Spatial reasoning data
%%

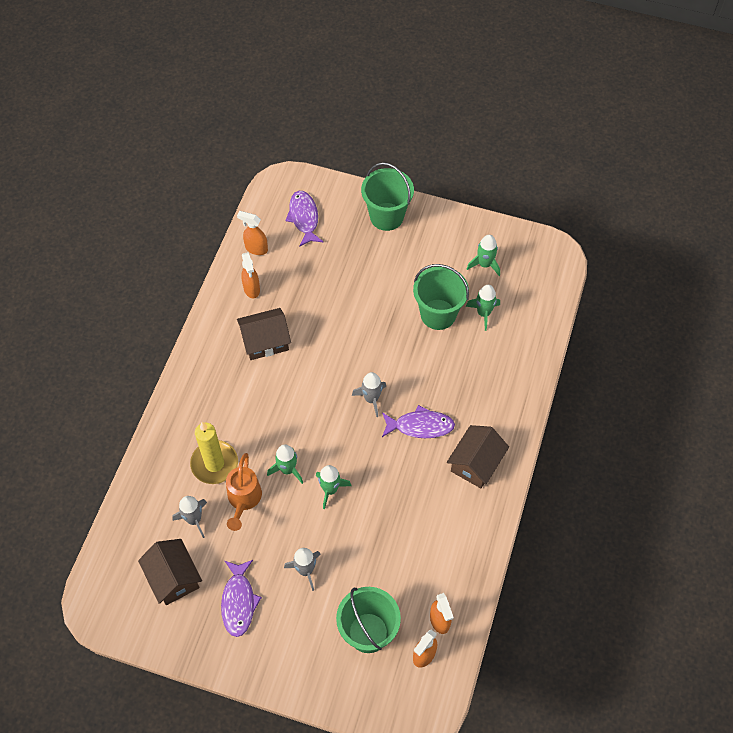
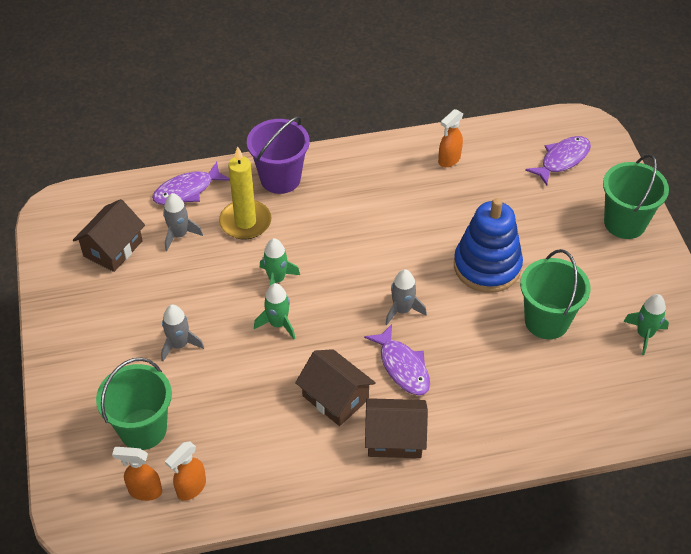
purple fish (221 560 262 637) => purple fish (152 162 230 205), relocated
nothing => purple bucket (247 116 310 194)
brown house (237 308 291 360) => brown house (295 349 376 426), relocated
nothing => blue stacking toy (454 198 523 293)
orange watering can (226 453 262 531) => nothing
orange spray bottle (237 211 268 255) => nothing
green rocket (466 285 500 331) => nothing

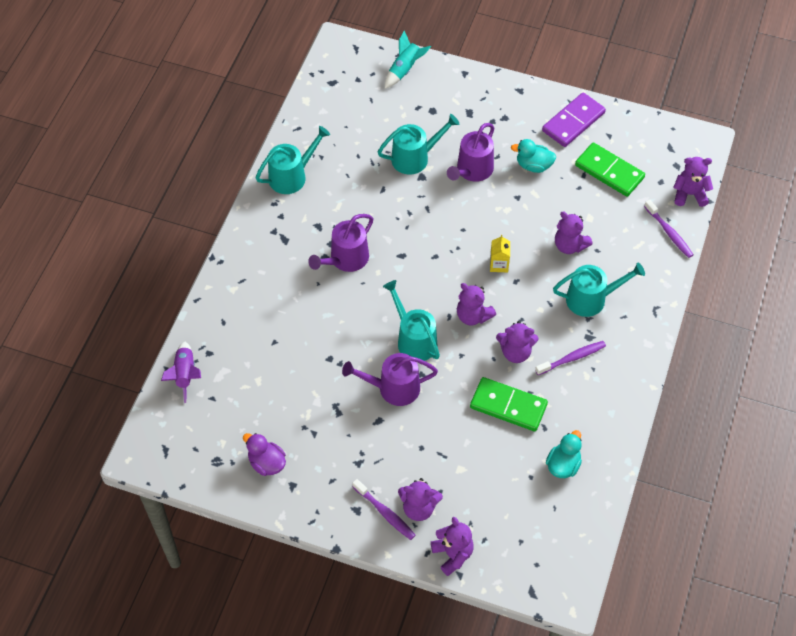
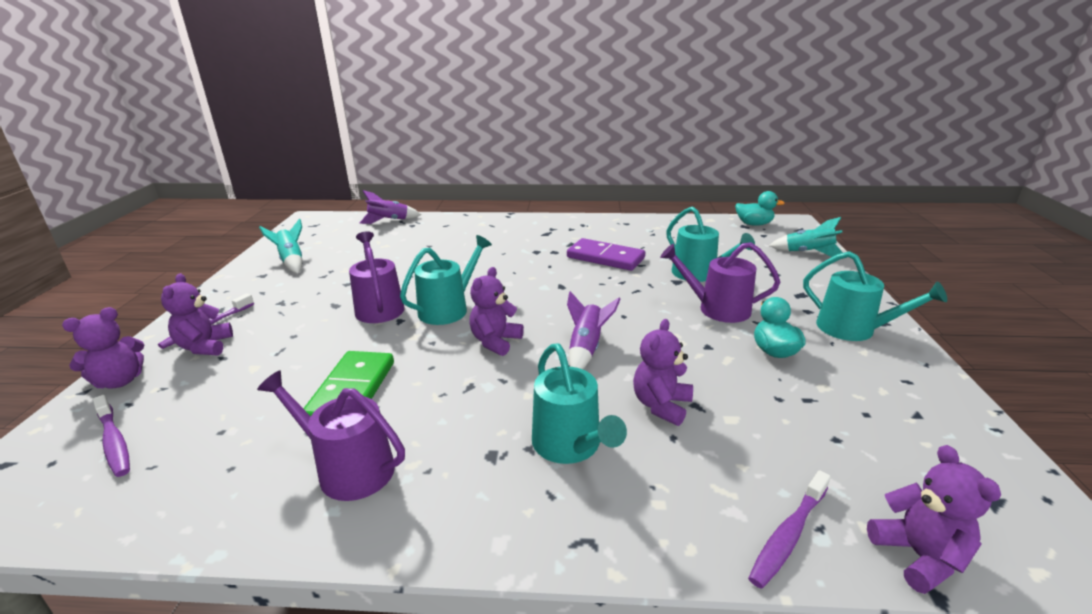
purple toothbrush (535 341 606 375) => purple toothbrush (93 395 130 477), relocated
purple watering can (308 214 373 272) => purple watering can (257 370 405 501), relocated
purple duck (243 433 286 476) => turquoise rocket (259 218 303 273)
purple domino (542 92 606 147) => purple domino (567 238 645 271), relocated
yellow carton (490 235 510 272) => purple rocket (567 291 620 369)
turquoise duck (546 430 582 478) => turquoise duck (735 191 785 226), relocated
turquoise watering can (256 126 330 194) => turquoise watering can (803 251 947 341), relocated
purple teddy bear (496 321 538 363) => nothing
green domino (575 142 645 197) => nothing

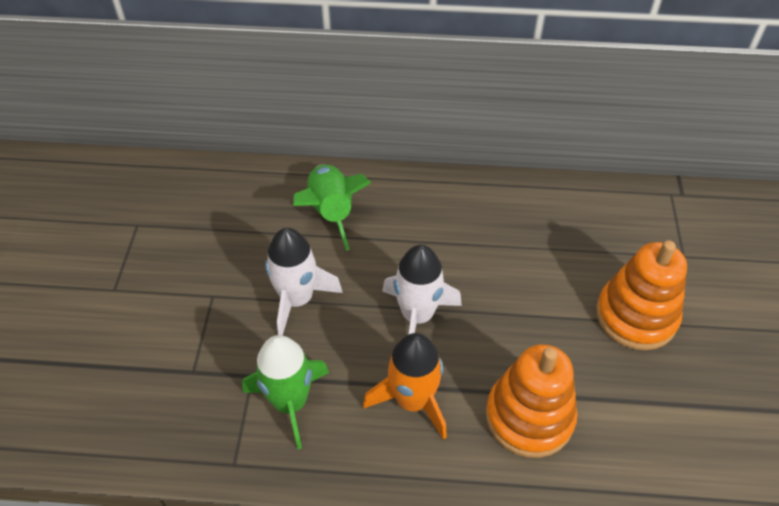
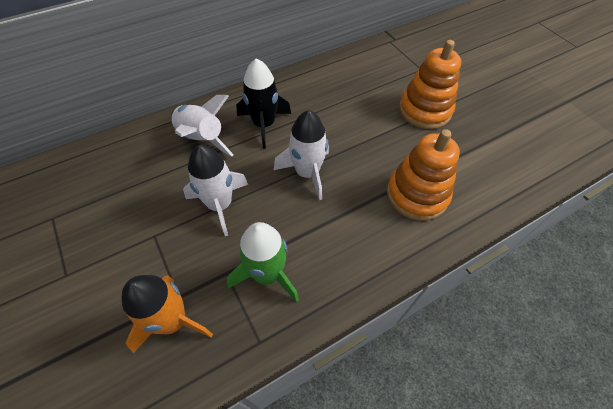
orange rocket (363 333 447 440) => orange rocket (122 275 213 353), relocated
green rocket (293 165 371 251) => white rocket (171 95 234 156)
nothing => black rocket (236 58 291 149)

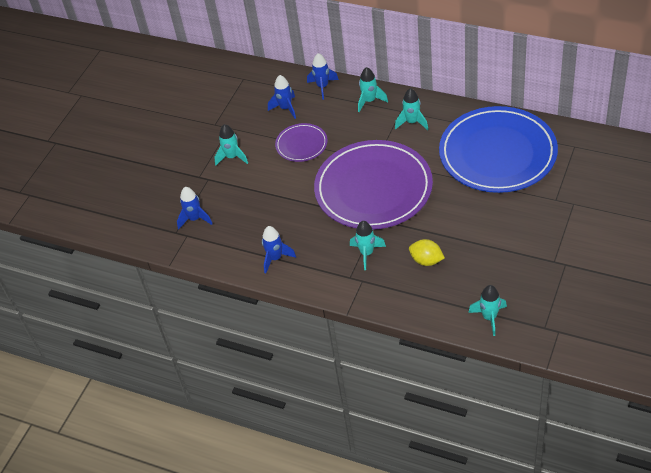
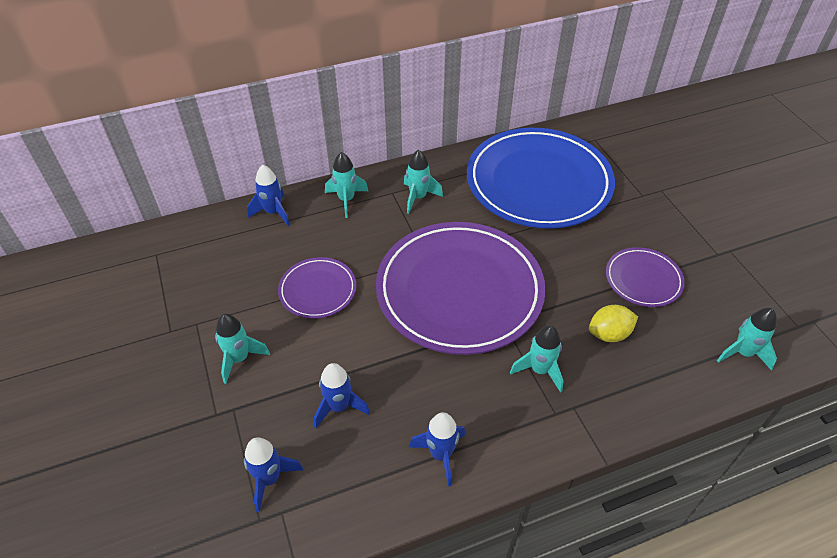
blue rocket (268 75 296 119) => blue rocket (314 363 370 428), relocated
nothing => purple plate (606 247 685 307)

%%

▶ [PROBLEM DETAILS]: A faithful copy is needed: reproduce all of the data above, leaving the pictures out.

▶ [ANSWER SECTION]:
purple fish (221 560 262 637) => purple fish (152 162 230 205), relocated
nothing => purple bucket (247 116 310 194)
brown house (237 308 291 360) => brown house (295 349 376 426), relocated
nothing => blue stacking toy (454 198 523 293)
orange watering can (226 453 262 531) => nothing
orange spray bottle (237 211 268 255) => nothing
green rocket (466 285 500 331) => nothing

purple toothbrush (535 341 606 375) => purple toothbrush (93 395 130 477), relocated
purple watering can (308 214 373 272) => purple watering can (257 370 405 501), relocated
purple duck (243 433 286 476) => turquoise rocket (259 218 303 273)
purple domino (542 92 606 147) => purple domino (567 238 645 271), relocated
yellow carton (490 235 510 272) => purple rocket (567 291 620 369)
turquoise duck (546 430 582 478) => turquoise duck (735 191 785 226), relocated
turquoise watering can (256 126 330 194) => turquoise watering can (803 251 947 341), relocated
purple teddy bear (496 321 538 363) => nothing
green domino (575 142 645 197) => nothing

orange rocket (363 333 447 440) => orange rocket (122 275 213 353), relocated
green rocket (293 165 371 251) => white rocket (171 95 234 156)
nothing => black rocket (236 58 291 149)

blue rocket (268 75 296 119) => blue rocket (314 363 370 428), relocated
nothing => purple plate (606 247 685 307)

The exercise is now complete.